[Given entries]
* * * * * * *
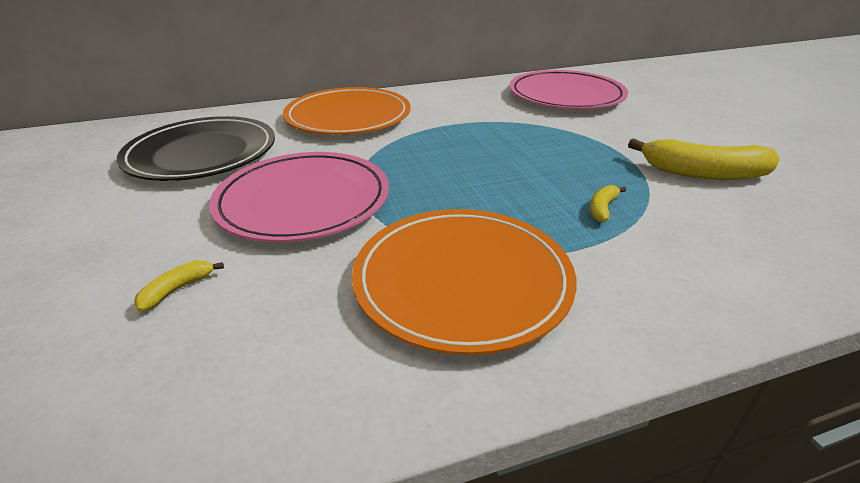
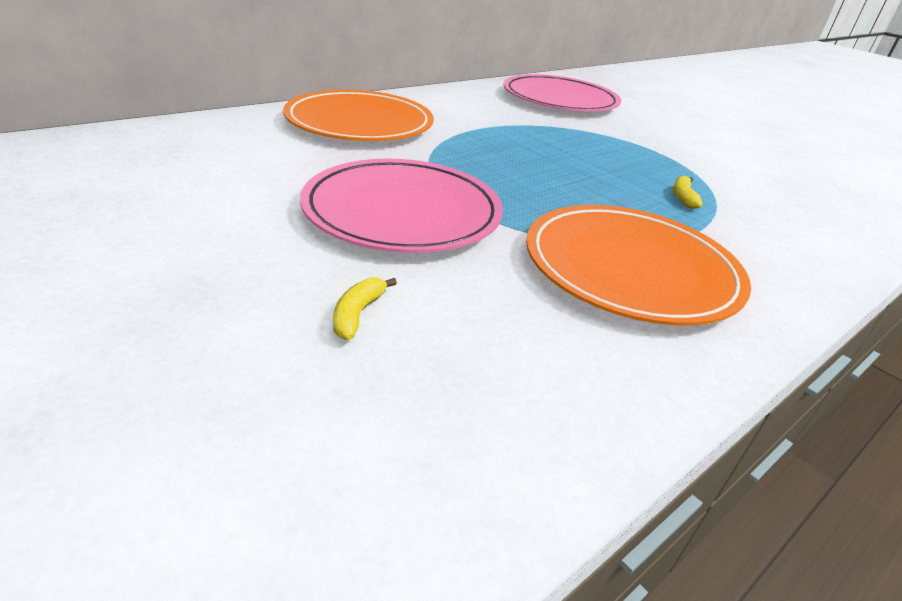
camera: 25 degrees left, 0 degrees up
(202, 154) = (220, 169): black plate -> none
(703, 173) = (729, 164): yellow banana -> none

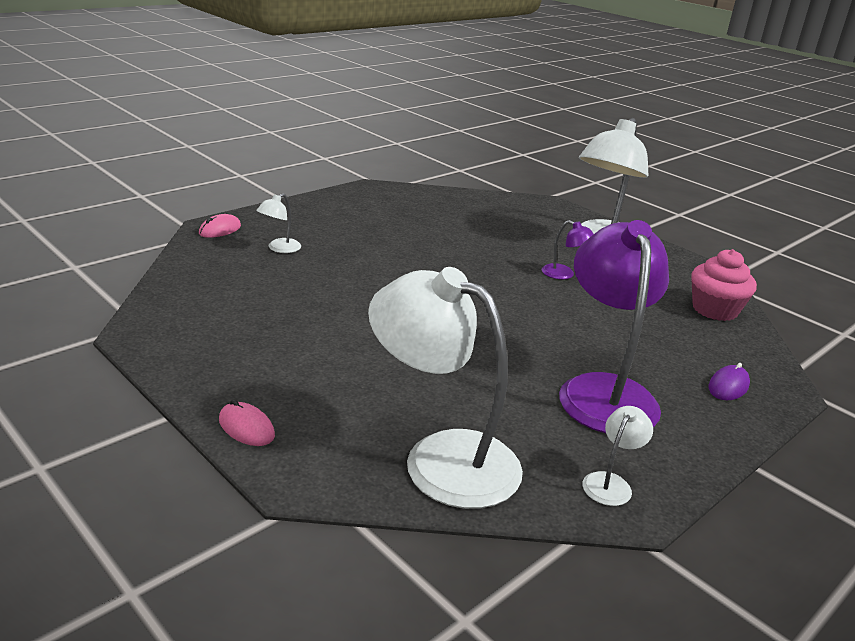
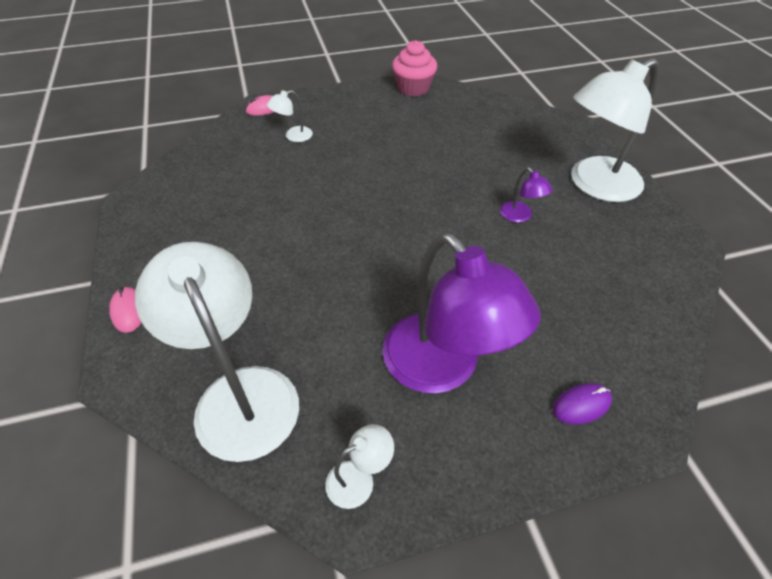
camera: 30 degrees right, 20 degrees up
(604, 391) = (443, 368): purple lamp -> purple lamp turned 120 degrees clockwise
(714, 310) = (651, 300): pink cupcake -> pink cupcake (413, 88)

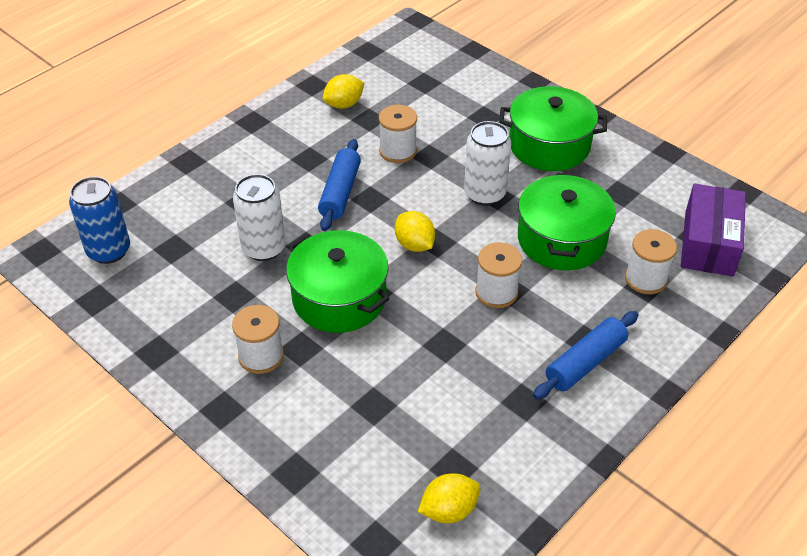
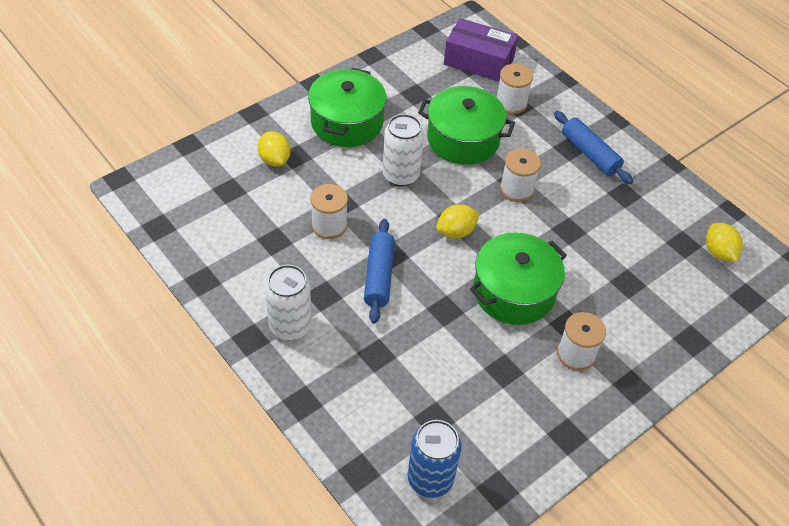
camera: 85 degrees left, 5 degrees up
(263, 248) = (445, 342): white can -> white can (290, 326)
(340, 192) = (378, 276): blue rolling pin -> blue rolling pin turned 75 degrees clockwise
(344, 104) = (245, 258): yellow lemon -> yellow lemon (274, 159)

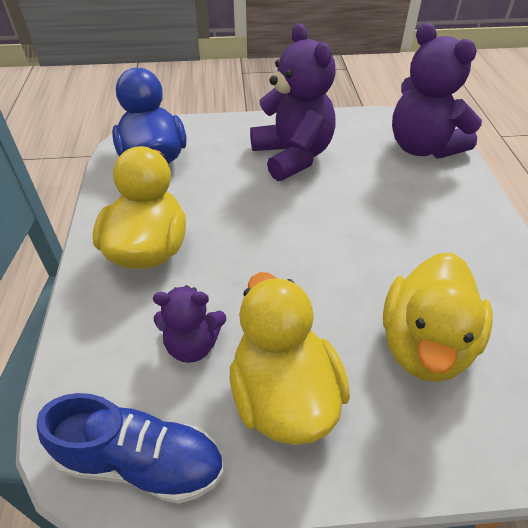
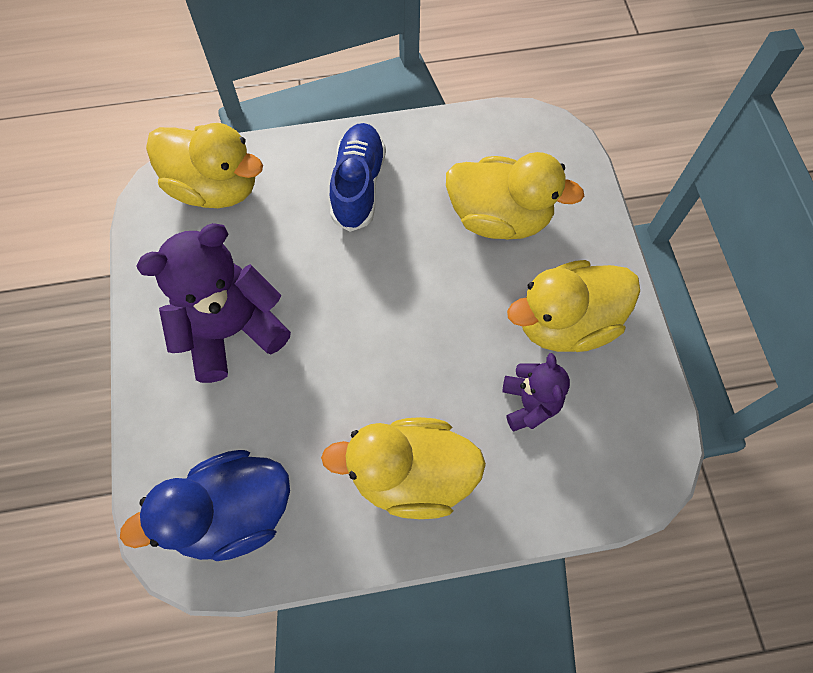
camera: 95 degrees left, 20 degrees up
(141, 462) = (642, 423): blue shoe -> blue shoe (358, 186)
(422, 147) = (215, 187): purple teddy bear -> yellow duck

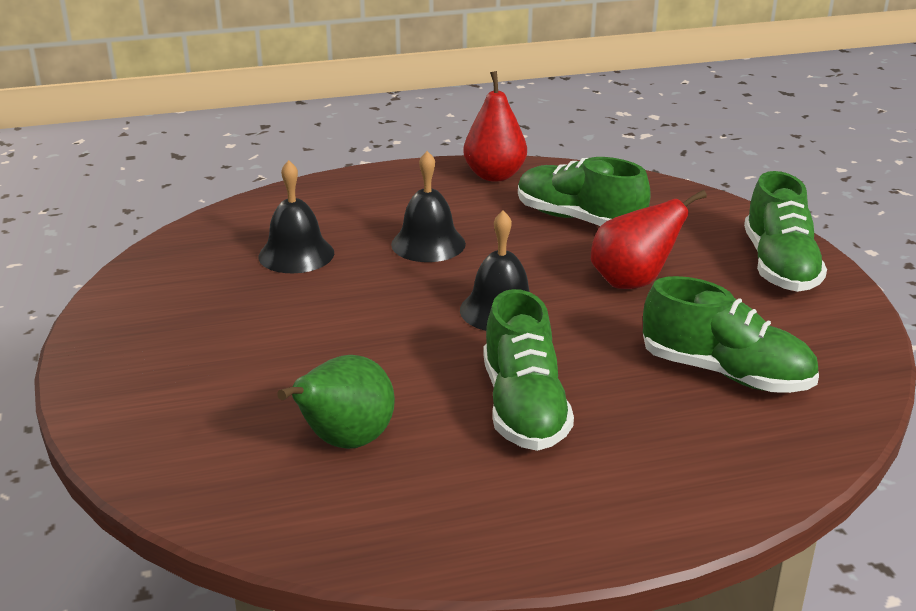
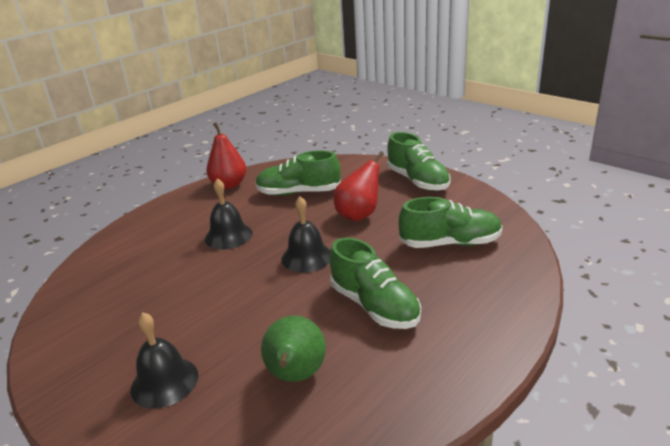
camera: 30 degrees left, 0 degrees up
(296, 254) = (151, 273): black bell -> black bell (164, 382)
* * * * * * *
[Exercise directions] An exact, image-free transcript of the material is required.

[Your solution]
camera: 25 degrees left, 0 degrees up
(202, 154) = (220, 169): black plate -> none
(703, 173) = (729, 164): yellow banana -> none

camera: 30 degrees right, 20 degrees up
(604, 391) = (443, 368): purple lamp -> purple lamp turned 120 degrees clockwise
(714, 310) = (651, 300): pink cupcake -> pink cupcake (413, 88)

camera: 85 degrees left, 5 degrees up
(263, 248) = (445, 342): white can -> white can (290, 326)
(340, 192) = (378, 276): blue rolling pin -> blue rolling pin turned 75 degrees clockwise
(344, 104) = (245, 258): yellow lemon -> yellow lemon (274, 159)

camera: 95 degrees left, 20 degrees up
(141, 462) = (642, 423): blue shoe -> blue shoe (358, 186)
(422, 147) = (215, 187): purple teddy bear -> yellow duck

camera: 30 degrees left, 0 degrees up
(296, 254) = (151, 273): black bell -> black bell (164, 382)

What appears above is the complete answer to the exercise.